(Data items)
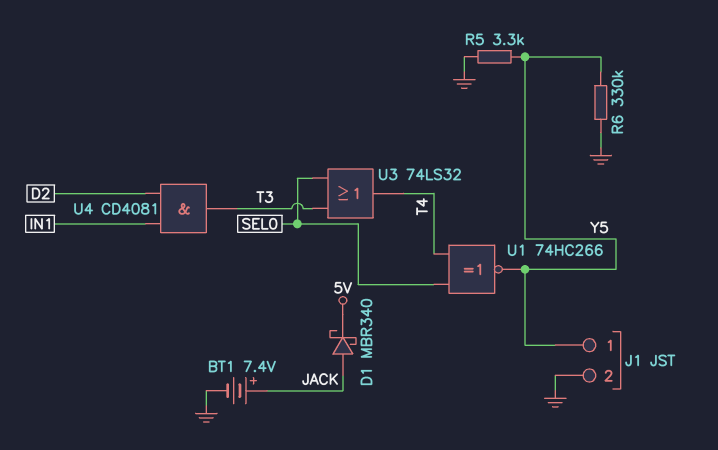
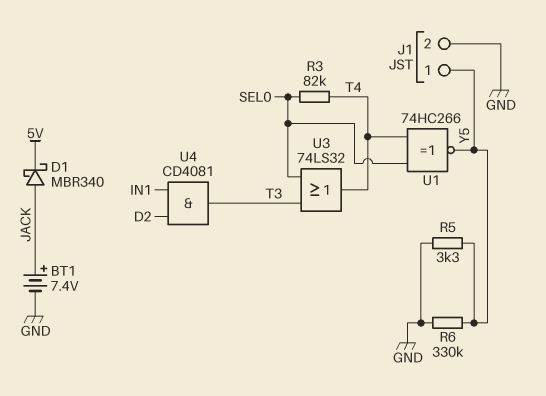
R3: none -> 82k (SEL0, T4)

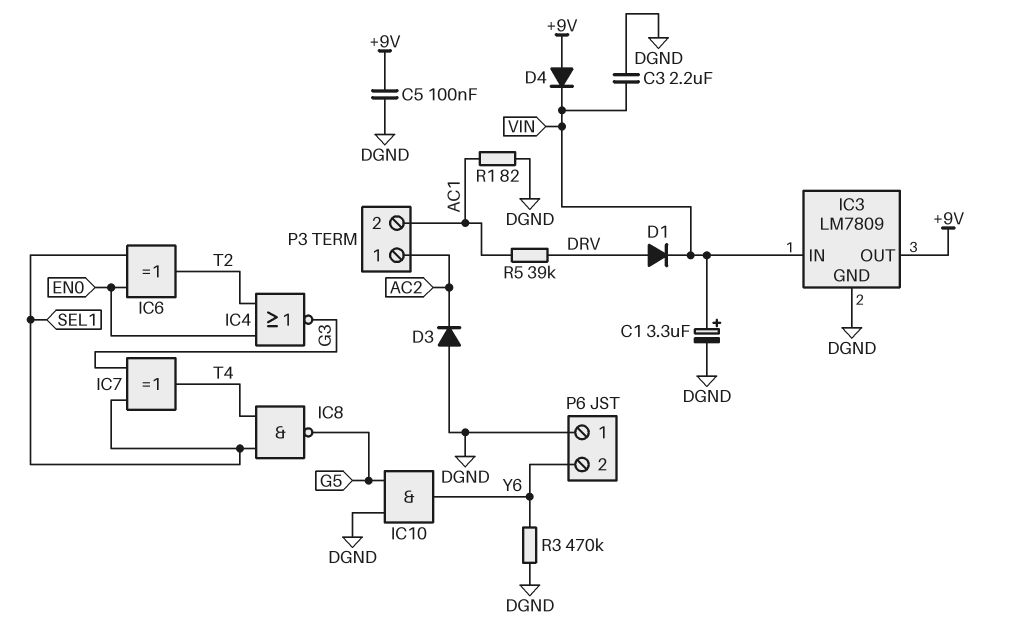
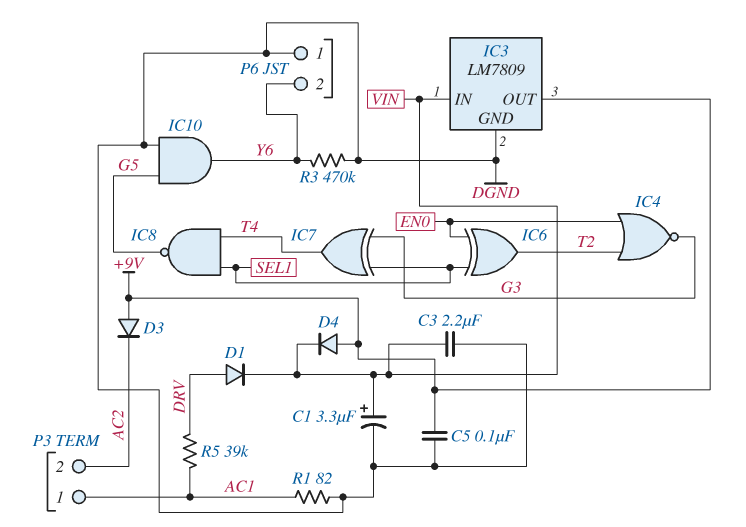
D3: diode (A DGND, K AC2) -> diode (A +9V, K AC2)
P3 pin 1: AC2 -> AC1
P3 pin 2: AC1 -> AC2

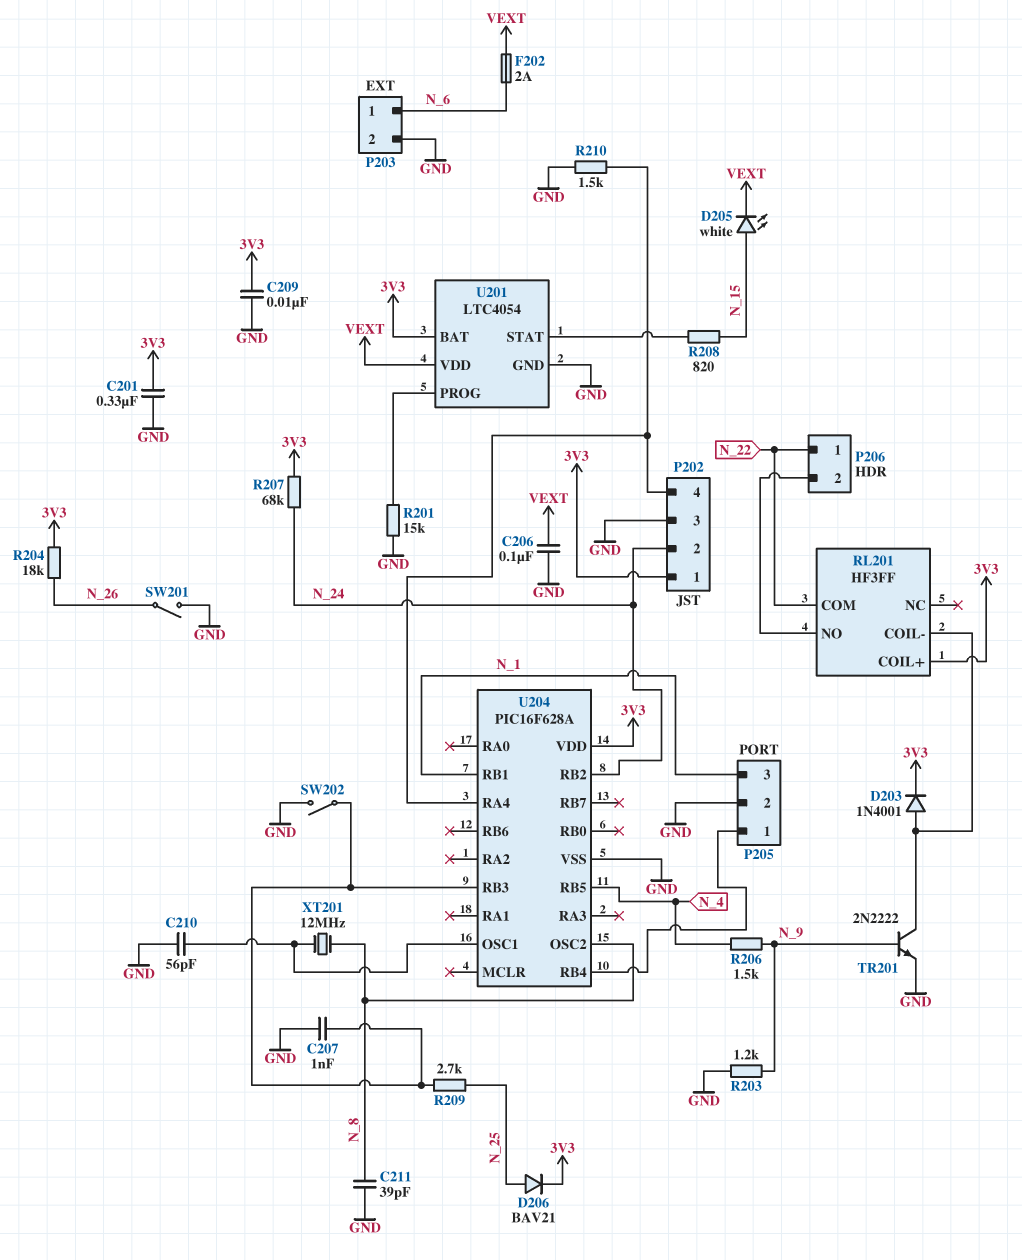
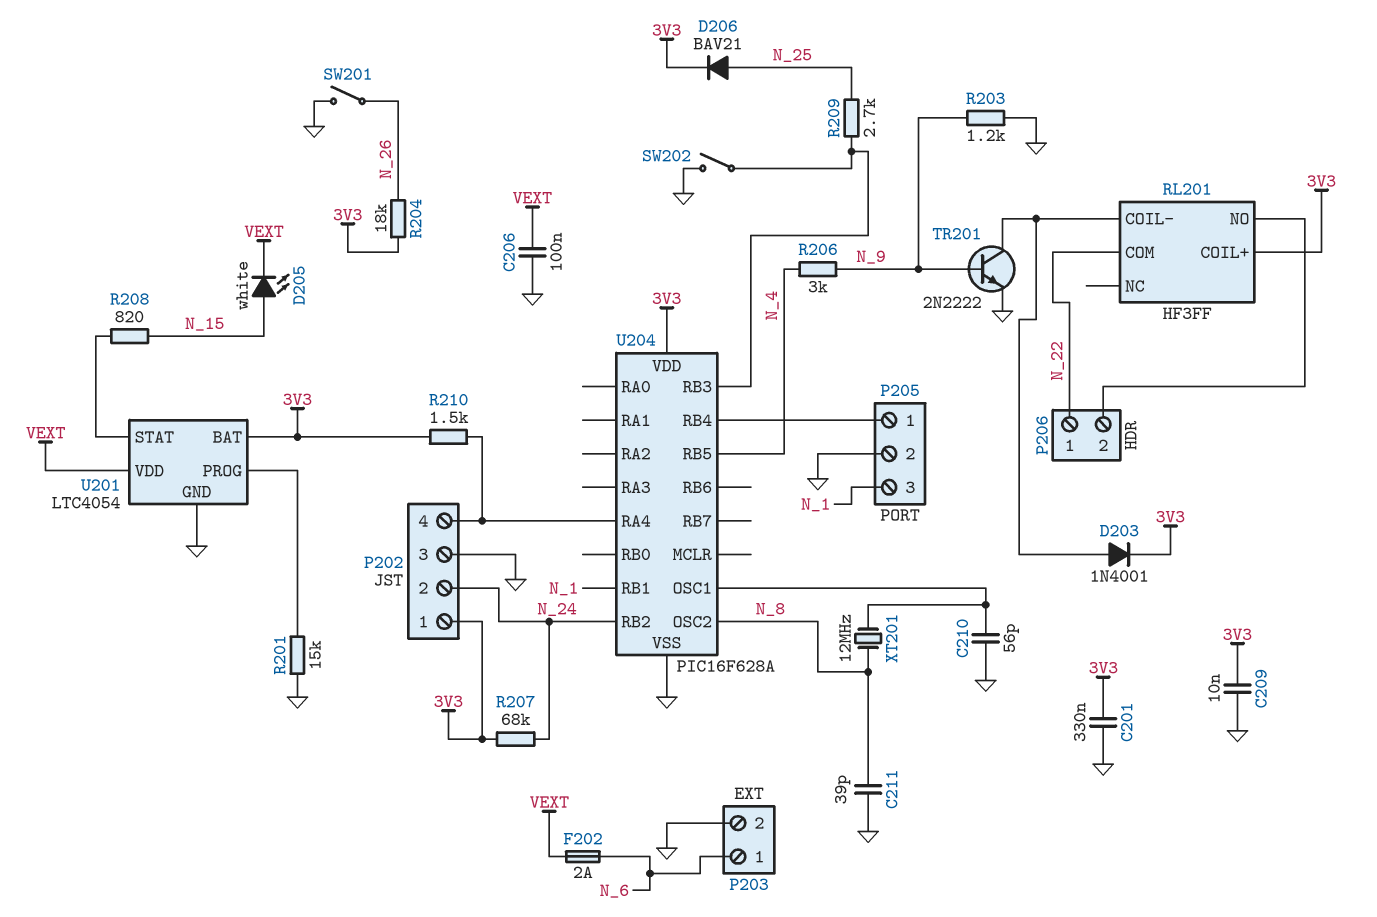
C207: 1nF (GND, U204/RB3) -> none
R206: 1.5k (N_4, N_9) -> 3k (N_4, N_9)
R210: 1.5k (GND, P202/4) -> 1.5k (3V3, P202/4)

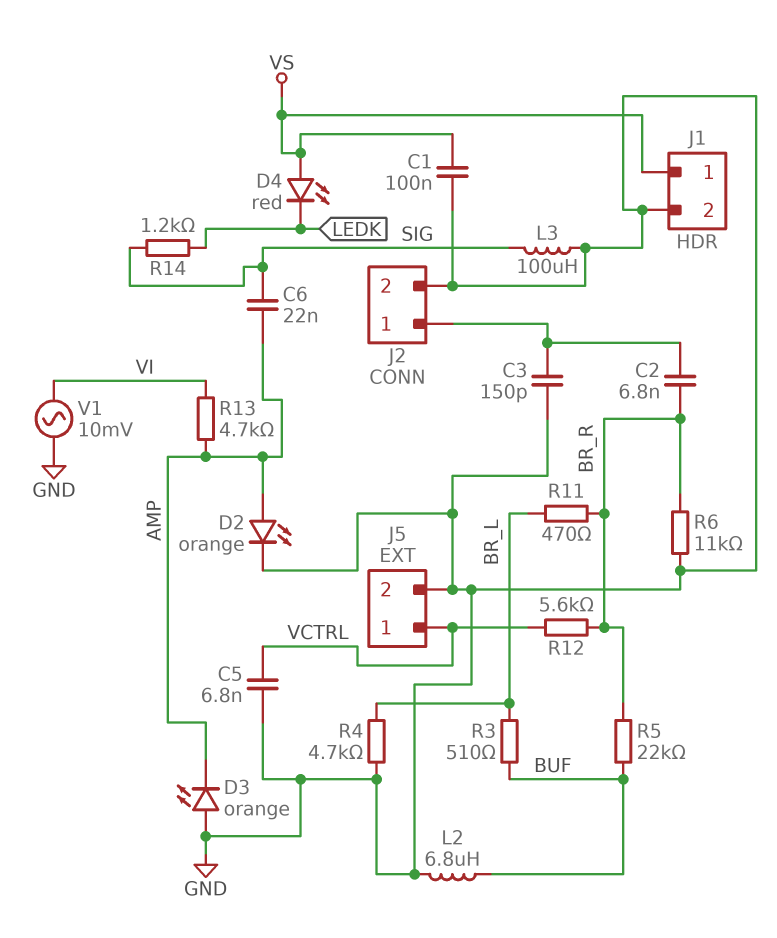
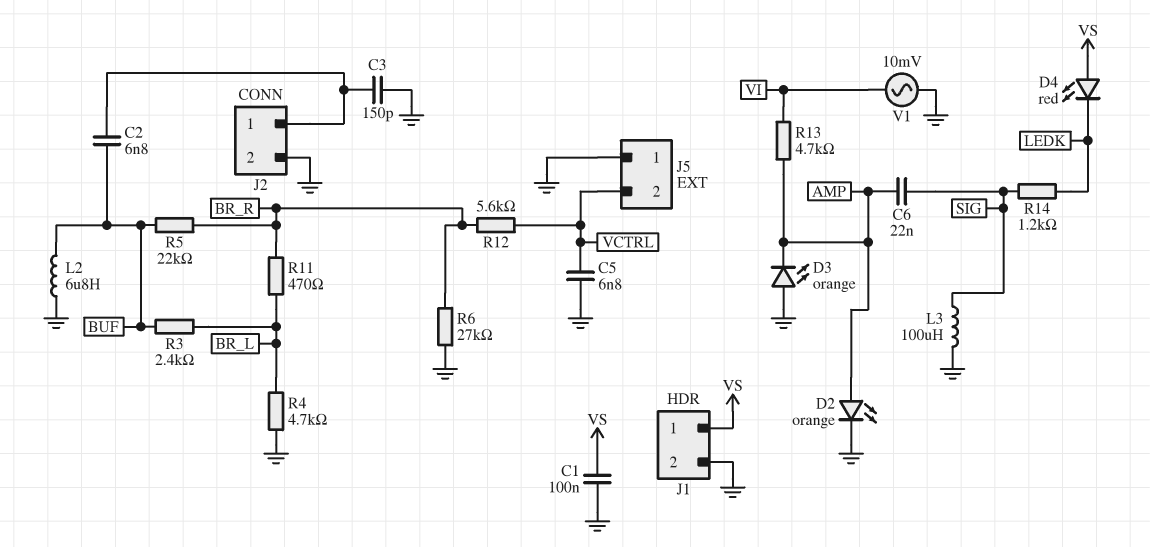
C2: 6.8nF (BR_R, J2/1) -> 6.8nF (BUF, J2/1)
J5 pin 1: VCTRL -> GND
J5 pin 2: GND -> VCTRL
R3: 510 (BR_L, BUF) -> 2.4k (BR_L, BUF)
R6: 11k (BR_R, GND) -> 27k (BR_R, GND)

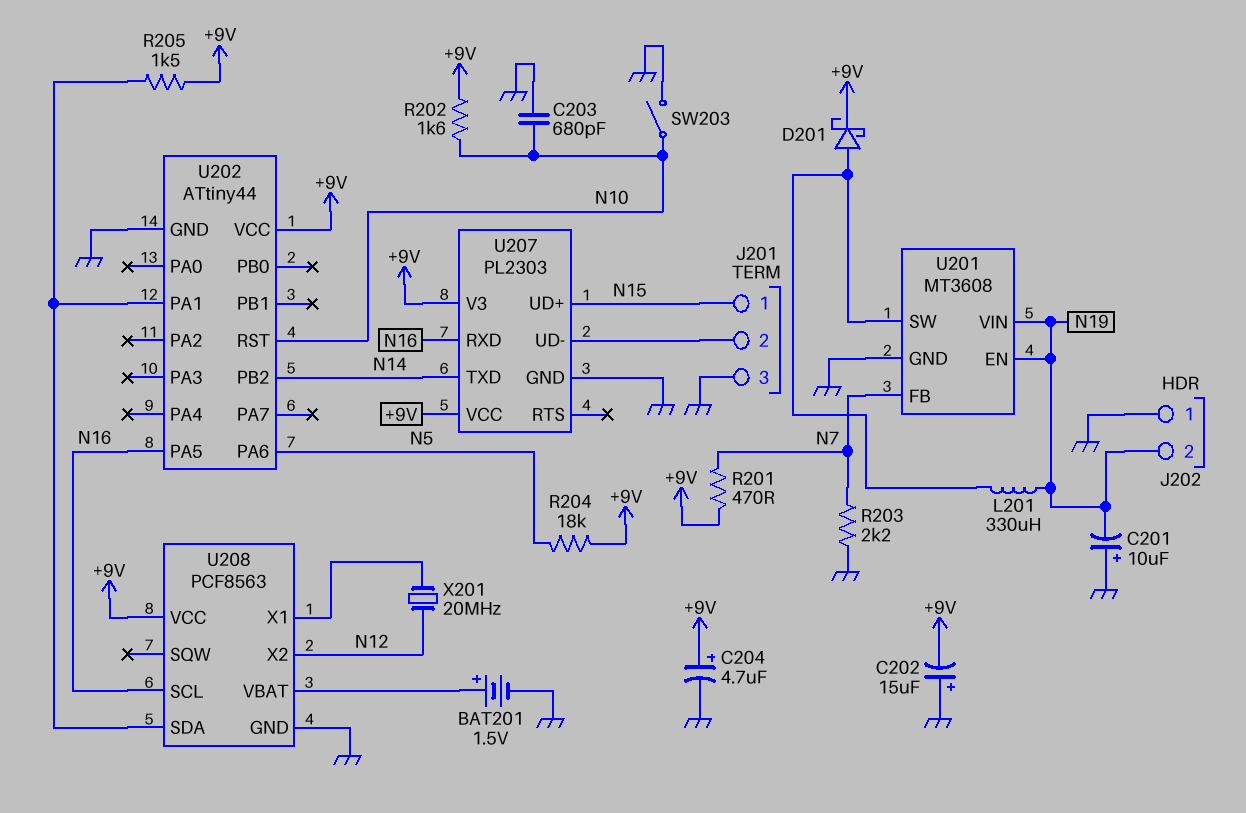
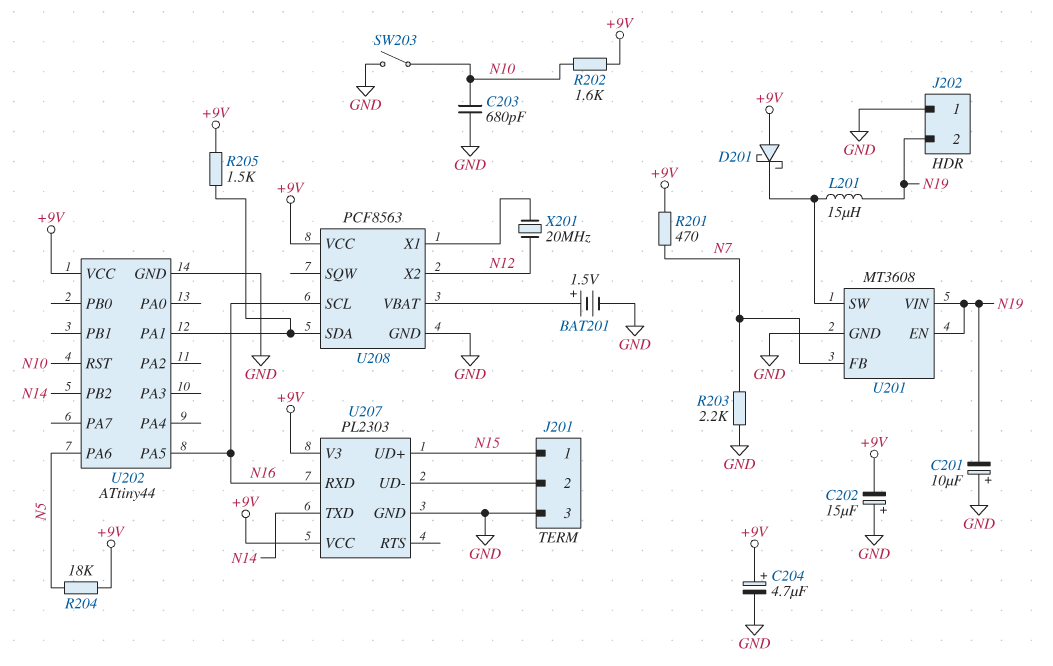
D201: schottky (A U201/SW, K +9V) -> schottky (A +9V, K U201/SW)
L201: 330uH (N19, U201/SW) -> 15uH (N19, U201/SW)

● **Work instruction**: Would you output all of the entries above exactly, keeping the pictures out?

● **Answer box**:
R3: none -> 82k (SEL0, T4)

D3: diode (A DGND, K AC2) -> diode (A +9V, K AC2)
P3 pin 1: AC2 -> AC1
P3 pin 2: AC1 -> AC2

C207: 1nF (GND, U204/RB3) -> none
R206: 1.5k (N_4, N_9) -> 3k (N_4, N_9)
R210: 1.5k (GND, P202/4) -> 1.5k (3V3, P202/4)

C2: 6.8nF (BR_R, J2/1) -> 6.8nF (BUF, J2/1)
J5 pin 1: VCTRL -> GND
J5 pin 2: GND -> VCTRL
R3: 510 (BR_L, BUF) -> 2.4k (BR_L, BUF)
R6: 11k (BR_R, GND) -> 27k (BR_R, GND)

D201: schottky (A U201/SW, K +9V) -> schottky (A +9V, K U201/SW)
L201: 330uH (N19, U201/SW) -> 15uH (N19, U201/SW)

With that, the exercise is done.